── SUPPLIED RECORDS

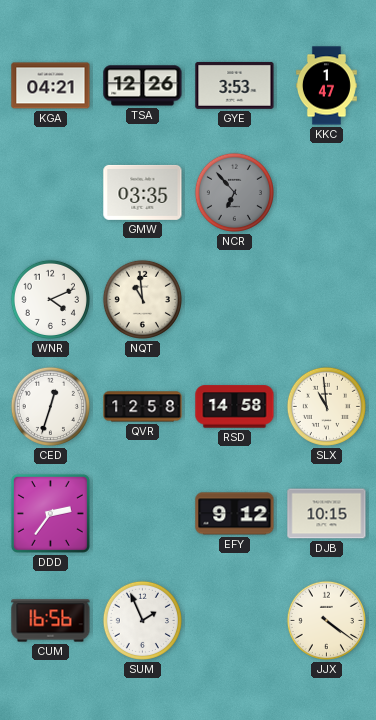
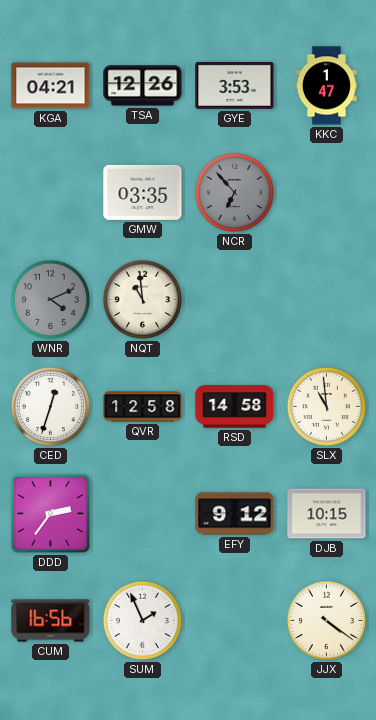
WNR dial: white -> grey
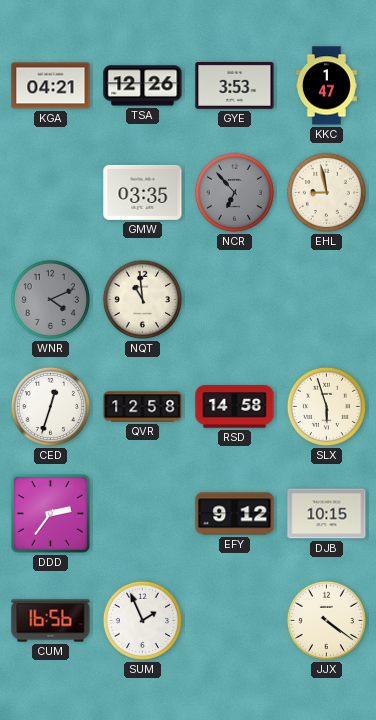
EHL: none -> 8:58
SLX: 10:59 -> 5:57
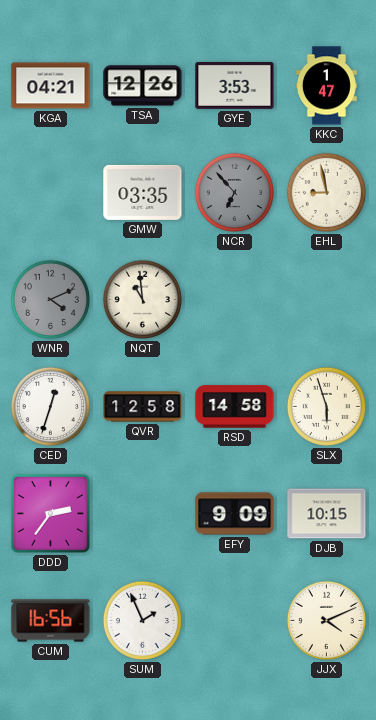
EFY: 9:12 -> 9:09
JJX: 4:21 -> 4:11
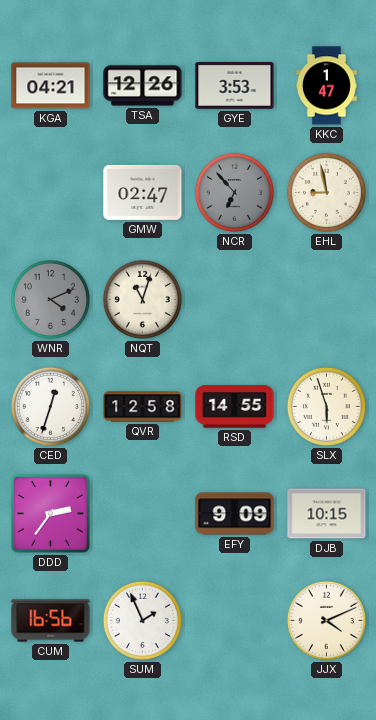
GMW: 03:35 -> 02:47
NQT: 10:59 -> 11:03
RSD: 14:58 -> 14:55
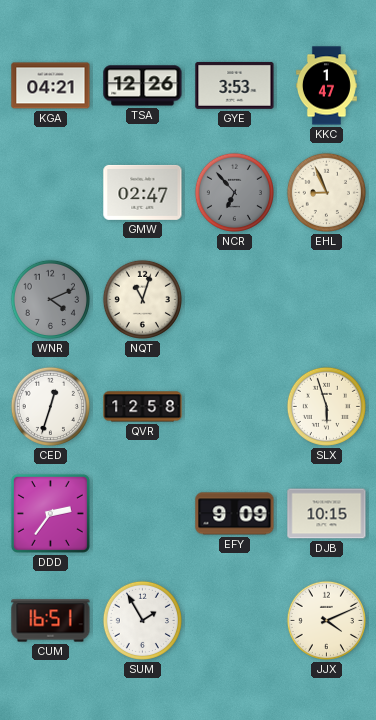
EHL: 8:58 -> 8:56
RSD: 14:55 -> none
CUM: 16:56 -> 16:51
SUM: 1:56 -> 1:55
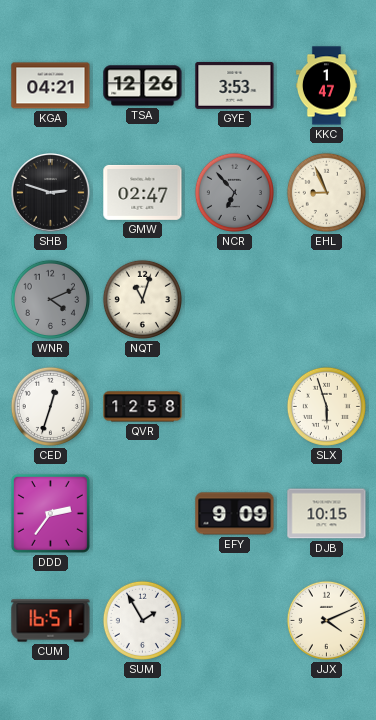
SHB: none -> 2:48
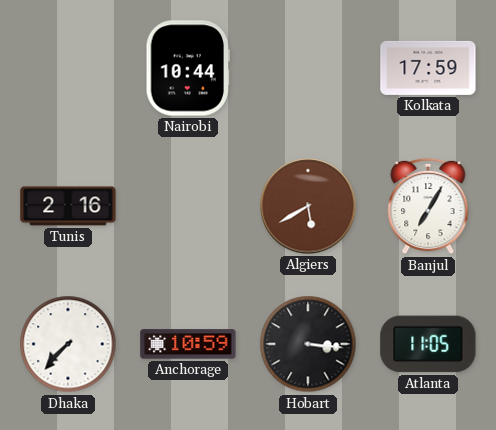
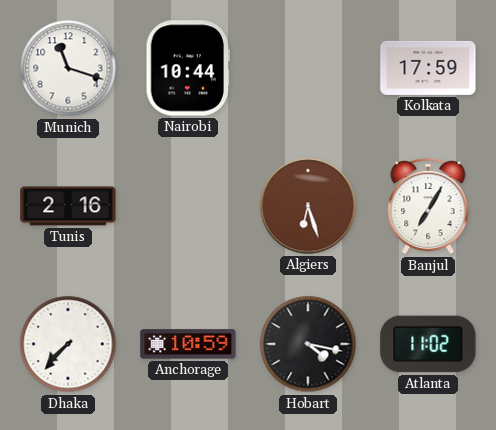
Munich: none -> 11:18
Algiers: 5:40 -> 6:27
Hobart: 3:16 -> 4:17
Atlanta: 11:05 -> 11:02
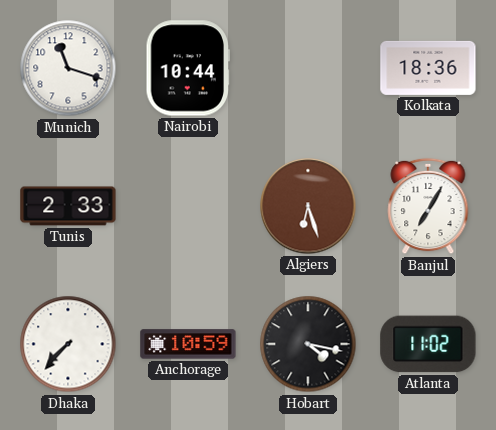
Kolkata: 17:59 -> 18:36
Tunis: 2:16 -> 2:33
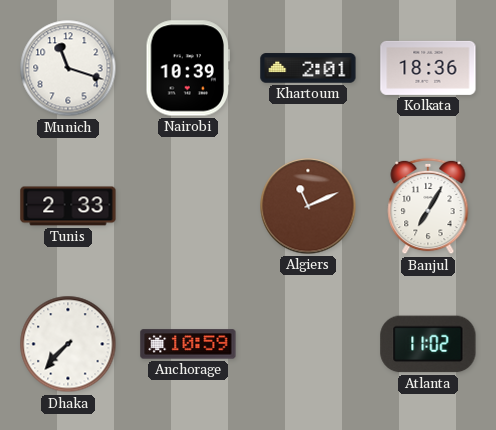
Nairobi: 10:44 -> 10:39
Khartoum: none -> 2:01
Algiers: 6:27 -> 11:11
Hobart: 4:17 -> none
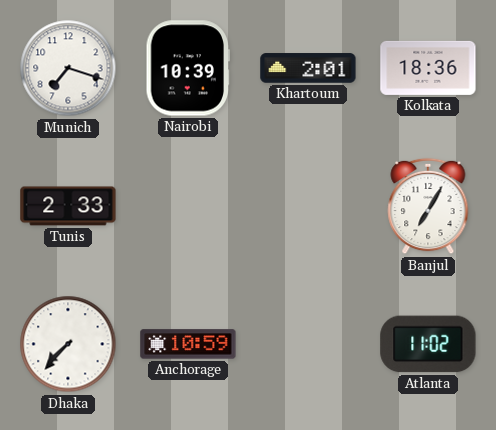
Munich: 11:18 -> 7:18
Algiers: 11:11 -> none
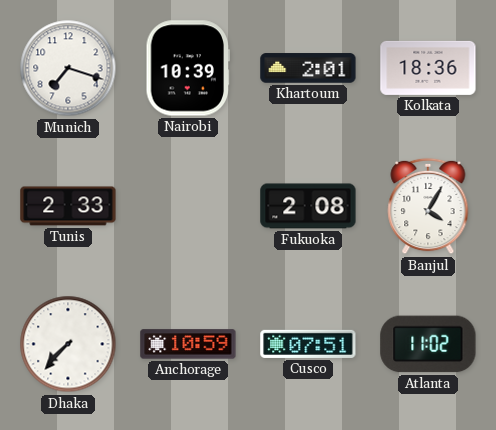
Fukuoka: none -> 2:08
Banjul: 7:05 -> 4:05
Cusco: none -> 07:51
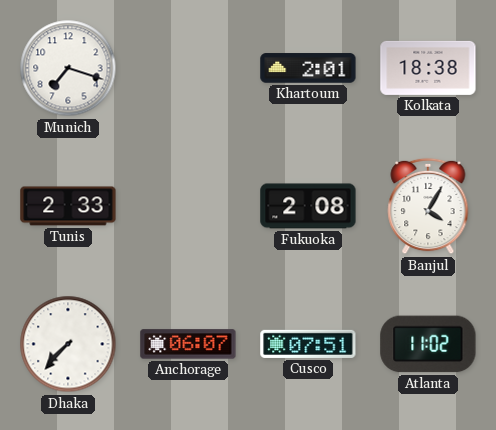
Nairobi: 10:39 -> none
Kolkata: 18:36 -> 18:38
Anchorage: 10:59 -> 06:07
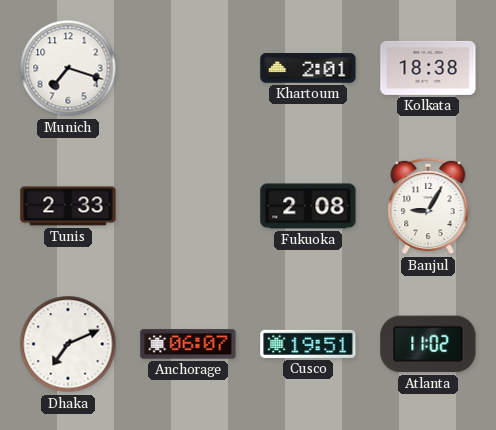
Banjul: 4:05 -> 9:05
Dhaka: 7:37 -> 7:11
Cusco: 07:51 -> 19:51
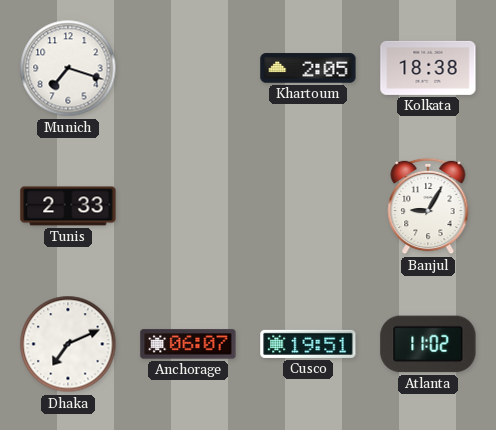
Khartoum: 2:01 -> 2:05
Fukuoka: 2:08 -> none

────

DO THIS:
Write out every line of the listing above exactly as it appears, leaving out the pictures.

RESPONSE:
WNR dial: white -> grey
EHL: none -> 8:58
SLX: 10:59 -> 5:57
EFY: 9:12 -> 9:09
JJX: 4:21 -> 4:11
GMW: 03:35 -> 02:47
NQT: 10:59 -> 11:03
RSD: 14:58 -> 14:55
EHL: 8:58 -> 8:56
RSD: 14:55 -> none
CUM: 16:56 -> 16:51
SUM: 1:56 -> 1:55
SHB: none -> 2:48
Munich: none -> 11:18
Algiers: 5:40 -> 6:27
Hobart: 3:16 -> 4:17
Atlanta: 11:05 -> 11:02
Kolkata: 17:59 -> 18:36
Tunis: 2:16 -> 2:33
Nairobi: 10:44 -> 10:39
Khartoum: none -> 2:01
Algiers: 6:27 -> 11:11
Hobart: 4:17 -> none
Munich: 11:18 -> 7:18
Algiers: 11:11 -> none
Fukuoka: none -> 2:08
Banjul: 7:05 -> 4:05
Cusco: none -> 07:51
Nairobi: 10:39 -> none
Kolkata: 18:36 -> 18:38
Anchorage: 10:59 -> 06:07
Banjul: 4:05 -> 9:05
Dhaka: 7:37 -> 7:11
Cusco: 07:51 -> 19:51
Khartoum: 2:01 -> 2:05
Fukuoka: 2:08 -> none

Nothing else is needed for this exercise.